Assignment:
Output the listing below, all of it, exactly as given.

Records provided:
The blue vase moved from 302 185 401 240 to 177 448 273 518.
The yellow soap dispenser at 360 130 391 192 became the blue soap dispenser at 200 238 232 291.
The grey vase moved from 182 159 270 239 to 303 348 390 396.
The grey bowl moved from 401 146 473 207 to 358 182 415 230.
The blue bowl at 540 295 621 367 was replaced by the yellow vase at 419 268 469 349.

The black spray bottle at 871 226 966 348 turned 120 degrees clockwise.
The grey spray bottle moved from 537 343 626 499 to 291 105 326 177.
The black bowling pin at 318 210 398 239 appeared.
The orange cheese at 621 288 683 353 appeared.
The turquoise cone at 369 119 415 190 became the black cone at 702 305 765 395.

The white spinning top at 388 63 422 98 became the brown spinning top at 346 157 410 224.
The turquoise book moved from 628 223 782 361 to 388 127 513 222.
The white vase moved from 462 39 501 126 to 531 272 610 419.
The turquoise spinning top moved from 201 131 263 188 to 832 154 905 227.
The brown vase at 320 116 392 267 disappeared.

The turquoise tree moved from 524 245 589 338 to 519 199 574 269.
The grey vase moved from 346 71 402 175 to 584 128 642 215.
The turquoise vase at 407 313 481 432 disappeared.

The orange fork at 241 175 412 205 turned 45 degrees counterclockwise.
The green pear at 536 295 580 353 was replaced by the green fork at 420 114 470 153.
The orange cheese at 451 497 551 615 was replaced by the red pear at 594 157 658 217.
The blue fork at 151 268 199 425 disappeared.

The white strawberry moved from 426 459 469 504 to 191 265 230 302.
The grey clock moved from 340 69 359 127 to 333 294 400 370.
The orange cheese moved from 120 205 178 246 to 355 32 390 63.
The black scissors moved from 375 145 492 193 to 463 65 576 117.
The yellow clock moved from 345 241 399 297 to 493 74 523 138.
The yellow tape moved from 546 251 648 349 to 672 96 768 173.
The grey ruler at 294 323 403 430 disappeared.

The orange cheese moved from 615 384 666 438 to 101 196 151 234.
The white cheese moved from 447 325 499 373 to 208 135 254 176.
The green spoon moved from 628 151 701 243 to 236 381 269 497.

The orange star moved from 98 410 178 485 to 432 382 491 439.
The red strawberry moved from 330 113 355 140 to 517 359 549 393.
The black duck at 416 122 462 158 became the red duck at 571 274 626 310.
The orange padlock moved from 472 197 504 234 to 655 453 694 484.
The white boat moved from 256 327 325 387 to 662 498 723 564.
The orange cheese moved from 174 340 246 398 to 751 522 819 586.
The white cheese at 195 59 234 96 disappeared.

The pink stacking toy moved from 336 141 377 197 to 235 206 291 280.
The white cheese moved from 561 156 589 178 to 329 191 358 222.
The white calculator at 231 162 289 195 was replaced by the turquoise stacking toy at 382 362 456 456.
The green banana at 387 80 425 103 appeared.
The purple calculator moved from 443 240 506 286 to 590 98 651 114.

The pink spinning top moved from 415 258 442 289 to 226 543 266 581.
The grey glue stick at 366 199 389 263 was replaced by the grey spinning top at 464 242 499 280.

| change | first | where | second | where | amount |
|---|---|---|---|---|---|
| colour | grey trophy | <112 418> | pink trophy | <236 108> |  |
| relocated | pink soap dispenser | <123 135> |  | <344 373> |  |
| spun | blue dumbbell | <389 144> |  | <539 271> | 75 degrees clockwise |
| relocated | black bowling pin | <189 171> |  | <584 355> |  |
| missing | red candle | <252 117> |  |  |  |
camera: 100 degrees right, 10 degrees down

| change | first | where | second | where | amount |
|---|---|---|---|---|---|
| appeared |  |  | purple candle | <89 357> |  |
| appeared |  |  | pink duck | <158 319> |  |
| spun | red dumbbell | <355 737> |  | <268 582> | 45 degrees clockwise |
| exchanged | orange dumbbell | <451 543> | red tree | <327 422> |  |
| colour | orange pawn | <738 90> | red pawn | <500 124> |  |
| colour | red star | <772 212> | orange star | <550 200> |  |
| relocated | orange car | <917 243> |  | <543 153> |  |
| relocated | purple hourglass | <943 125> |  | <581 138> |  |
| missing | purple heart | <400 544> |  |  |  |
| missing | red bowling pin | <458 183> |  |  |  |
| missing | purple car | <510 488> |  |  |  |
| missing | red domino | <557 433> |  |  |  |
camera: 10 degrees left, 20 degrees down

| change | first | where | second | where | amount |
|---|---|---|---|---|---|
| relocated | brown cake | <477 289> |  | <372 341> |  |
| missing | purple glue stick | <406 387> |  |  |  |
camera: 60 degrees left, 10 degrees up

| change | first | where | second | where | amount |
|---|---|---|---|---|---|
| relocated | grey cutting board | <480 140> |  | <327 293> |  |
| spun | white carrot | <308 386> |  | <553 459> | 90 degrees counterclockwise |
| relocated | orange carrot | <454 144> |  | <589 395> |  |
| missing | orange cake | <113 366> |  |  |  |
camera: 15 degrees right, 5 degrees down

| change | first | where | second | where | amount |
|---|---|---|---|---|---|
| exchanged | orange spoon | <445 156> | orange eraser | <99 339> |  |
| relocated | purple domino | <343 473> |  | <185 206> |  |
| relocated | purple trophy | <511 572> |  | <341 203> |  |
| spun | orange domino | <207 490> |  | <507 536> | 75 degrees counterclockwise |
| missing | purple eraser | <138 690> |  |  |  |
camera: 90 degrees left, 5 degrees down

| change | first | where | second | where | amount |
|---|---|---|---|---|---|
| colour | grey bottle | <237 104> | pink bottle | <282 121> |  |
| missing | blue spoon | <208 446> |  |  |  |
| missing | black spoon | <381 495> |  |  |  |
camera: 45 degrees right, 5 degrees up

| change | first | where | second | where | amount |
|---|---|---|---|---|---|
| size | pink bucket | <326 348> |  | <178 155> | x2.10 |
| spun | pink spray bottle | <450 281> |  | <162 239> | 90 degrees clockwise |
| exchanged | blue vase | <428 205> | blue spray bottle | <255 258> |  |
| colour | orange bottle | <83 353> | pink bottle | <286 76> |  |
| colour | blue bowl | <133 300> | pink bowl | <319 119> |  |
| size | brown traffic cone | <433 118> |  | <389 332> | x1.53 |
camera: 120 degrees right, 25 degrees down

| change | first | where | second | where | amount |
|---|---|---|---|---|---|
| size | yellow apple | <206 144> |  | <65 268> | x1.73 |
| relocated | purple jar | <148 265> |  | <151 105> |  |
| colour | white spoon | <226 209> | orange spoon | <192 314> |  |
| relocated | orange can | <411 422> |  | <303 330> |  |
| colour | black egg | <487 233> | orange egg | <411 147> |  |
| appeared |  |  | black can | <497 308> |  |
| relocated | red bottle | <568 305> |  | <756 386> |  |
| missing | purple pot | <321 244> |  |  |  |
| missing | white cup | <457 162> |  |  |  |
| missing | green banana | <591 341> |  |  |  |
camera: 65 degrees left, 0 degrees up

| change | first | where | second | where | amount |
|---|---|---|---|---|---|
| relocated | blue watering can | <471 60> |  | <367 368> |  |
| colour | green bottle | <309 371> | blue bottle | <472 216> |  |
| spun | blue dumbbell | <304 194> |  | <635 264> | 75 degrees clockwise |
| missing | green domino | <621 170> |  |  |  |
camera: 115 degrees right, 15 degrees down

Answer to this task:
The blue vase moved from 302 185 401 240 to 177 448 273 518.
The yellow soap dispenser at 360 130 391 192 became the blue soap dispenser at 200 238 232 291.
The grey vase moved from 182 159 270 239 to 303 348 390 396.
The grey bowl moved from 401 146 473 207 to 358 182 415 230.
The blue bowl at 540 295 621 367 was replaced by the yellow vase at 419 268 469 349.

The black spray bottle at 871 226 966 348 turned 120 degrees clockwise.
The grey spray bottle moved from 537 343 626 499 to 291 105 326 177.
The black bowling pin at 318 210 398 239 appeared.
The orange cheese at 621 288 683 353 appeared.
The turquoise cone at 369 119 415 190 became the black cone at 702 305 765 395.

The white spinning top at 388 63 422 98 became the brown spinning top at 346 157 410 224.
The turquoise book moved from 628 223 782 361 to 388 127 513 222.
The white vase moved from 462 39 501 126 to 531 272 610 419.
The turquoise spinning top moved from 201 131 263 188 to 832 154 905 227.
The brown vase at 320 116 392 267 disappeared.

The turquoise tree moved from 524 245 589 338 to 519 199 574 269.
The grey vase moved from 346 71 402 175 to 584 128 642 215.
The turquoise vase at 407 313 481 432 disappeared.

The orange fork at 241 175 412 205 turned 45 degrees counterclockwise.
The green pear at 536 295 580 353 was replaced by the green fork at 420 114 470 153.
The orange cheese at 451 497 551 615 was replaced by the red pear at 594 157 658 217.
The blue fork at 151 268 199 425 disappeared.

The white strawberry moved from 426 459 469 504 to 191 265 230 302.
The grey clock moved from 340 69 359 127 to 333 294 400 370.
The orange cheese moved from 120 205 178 246 to 355 32 390 63.
The black scissors moved from 375 145 492 193 to 463 65 576 117.
The yellow clock moved from 345 241 399 297 to 493 74 523 138.
The yellow tape moved from 546 251 648 349 to 672 96 768 173.
The grey ruler at 294 323 403 430 disappeared.

The orange cheese moved from 615 384 666 438 to 101 196 151 234.
The white cheese moved from 447 325 499 373 to 208 135 254 176.
The green spoon moved from 628 151 701 243 to 236 381 269 497.

The orange star moved from 98 410 178 485 to 432 382 491 439.
The red strawberry moved from 330 113 355 140 to 517 359 549 393.
The black duck at 416 122 462 158 became the red duck at 571 274 626 310.
The orange padlock moved from 472 197 504 234 to 655 453 694 484.
The white boat moved from 256 327 325 387 to 662 498 723 564.
The orange cheese moved from 174 340 246 398 to 751 522 819 586.
The white cheese at 195 59 234 96 disappeared.

The pink stacking toy moved from 336 141 377 197 to 235 206 291 280.
The white cheese moved from 561 156 589 178 to 329 191 358 222.
The white calculator at 231 162 289 195 was replaced by the turquoise stacking toy at 382 362 456 456.
The green banana at 387 80 425 103 appeared.
The purple calculator moved from 443 240 506 286 to 590 98 651 114.

The pink spinning top moved from 415 258 442 289 to 226 543 266 581.
The grey glue stick at 366 199 389 263 was replaced by the grey spinning top at 464 242 499 280.

| change | first | where | second | where | amount |
|---|---|---|---|---|---|
| colour | grey trophy | <112 418> | pink trophy | <236 108> |  |
| relocated | pink soap dispenser | <123 135> |  | <344 373> |  |
| spun | blue dumbbell | <389 144> |  | <539 271> | 75 degrees clockwise |
| relocated | black bowling pin | <189 171> |  | <584 355> |  |
| missing | red candle | <252 117> |  |  |  |
camera: 100 degrees right, 10 degrees down

| change | first | where | second | where | amount |
|---|---|---|---|---|---|
| appeared |  |  | purple candle | <89 357> |  |
| appeared |  |  | pink duck | <158 319> |  |
| spun | red dumbbell | <355 737> |  | <268 582> | 45 degrees clockwise |
| exchanged | orange dumbbell | <451 543> | red tree | <327 422> |  |
| colour | orange pawn | <738 90> | red pawn | <500 124> |  |
| colour | red star | <772 212> | orange star | <550 200> |  |
| relocated | orange car | <917 243> |  | <543 153> |  |
| relocated | purple hourglass | <943 125> |  | <581 138> |  |
| missing | purple heart | <400 544> |  |  |  |
| missing | red bowling pin | <458 183> |  |  |  |
| missing | purple car | <510 488> |  |  |  |
| missing | red domino | <557 433> |  |  |  |
camera: 10 degrees left, 20 degrees down

| change | first | where | second | where | amount |
|---|---|---|---|---|---|
| relocated | brown cake | <477 289> |  | <372 341> |  |
| missing | purple glue stick | <406 387> |  |  |  |
camera: 60 degrees left, 10 degrees up

| change | first | where | second | where | amount |
|---|---|---|---|---|---|
| relocated | grey cutting board | <480 140> |  | <327 293> |  |
| spun | white carrot | <308 386> |  | <553 459> | 90 degrees counterclockwise |
| relocated | orange carrot | <454 144> |  | <589 395> |  |
| missing | orange cake | <113 366> |  |  |  |
camera: 15 degrees right, 5 degrees down

| change | first | where | second | where | amount |
|---|---|---|---|---|---|
| exchanged | orange spoon | <445 156> | orange eraser | <99 339> |  |
| relocated | purple domino | <343 473> |  | <185 206> |  |
| relocated | purple trophy | <511 572> |  | <341 203> |  |
| spun | orange domino | <207 490> |  | <507 536> | 75 degrees counterclockwise |
| missing | purple eraser | <138 690> |  |  |  |
camera: 90 degrees left, 5 degrees down

| change | first | where | second | where | amount |
|---|---|---|---|---|---|
| colour | grey bottle | <237 104> | pink bottle | <282 121> |  |
| missing | blue spoon | <208 446> |  |  |  |
| missing | black spoon | <381 495> |  |  |  |
camera: 45 degrees right, 5 degrees up

| change | first | where | second | where | amount |
|---|---|---|---|---|---|
| size | pink bucket | <326 348> |  | <178 155> | x2.10 |
| spun | pink spray bottle | <450 281> |  | <162 239> | 90 degrees clockwise |
| exchanged | blue vase | <428 205> | blue spray bottle | <255 258> |  |
| colour | orange bottle | <83 353> | pink bottle | <286 76> |  |
| colour | blue bowl | <133 300> | pink bowl | <319 119> |  |
| size | brown traffic cone | <433 118> |  | <389 332> | x1.53 |
camera: 120 degrees right, 25 degrees down

| change | first | where | second | where | amount |
|---|---|---|---|---|---|
| size | yellow apple | <206 144> |  | <65 268> | x1.73 |
| relocated | purple jar | <148 265> |  | <151 105> |  |
| colour | white spoon | <226 209> | orange spoon | <192 314> |  |
| relocated | orange can | <411 422> |  | <303 330> |  |
| colour | black egg | <487 233> | orange egg | <411 147> |  |
| appeared |  |  | black can | <497 308> |  |
| relocated | red bottle | <568 305> |  | <756 386> |  |
| missing | purple pot | <321 244> |  |  |  |
| missing | white cup | <457 162> |  |  |  |
| missing | green banana | <591 341> |  |  |  |
camera: 65 degrees left, 0 degrees up

| change | first | where | second | where | amount |
|---|---|---|---|---|---|
| relocated | blue watering can | <471 60> |  | <367 368> |  |
| colour | green bottle | <309 371> | blue bottle | <472 216> |  |
| spun | blue dumbbell | <304 194> |  | <635 264> | 75 degrees clockwise |
| missing | green domino | <621 170> |  |  |  |
camera: 115 degrees right, 15 degrees down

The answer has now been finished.